Object matching data:
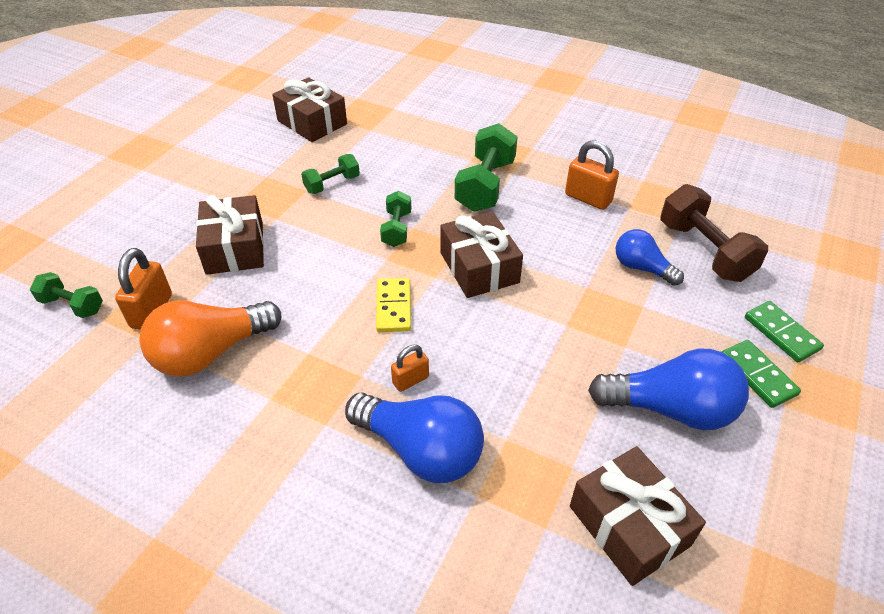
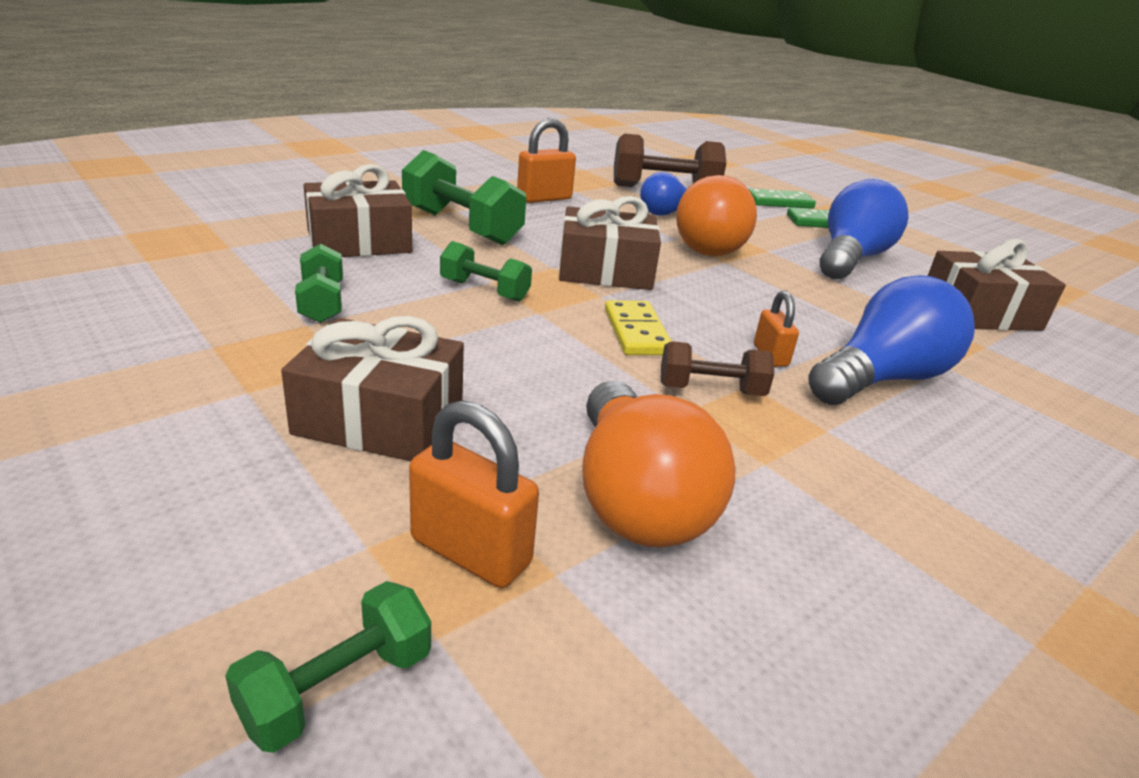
camera: 70 degrees left, 15 degrees down
(312, 122) = (125, 275): brown gift -> brown gift (359, 241)
(339, 359) = (711, 390): none -> brown dumbbell
(393, 307) = (636, 332): yellow domino -> yellow domino turned 60 degrees clockwise
(593, 312) = (715, 246): none -> orange light bulb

WORK REQUEST: Retype the records in full, exactly as given, and omit the pictures.

SOLUTION FOR THIS EXERCISE:
camera: 70 degrees left, 15 degrees down
(312, 122) = (125, 275): brown gift -> brown gift (359, 241)
(339, 359) = (711, 390): none -> brown dumbbell
(393, 307) = (636, 332): yellow domino -> yellow domino turned 60 degrees clockwise
(593, 312) = (715, 246): none -> orange light bulb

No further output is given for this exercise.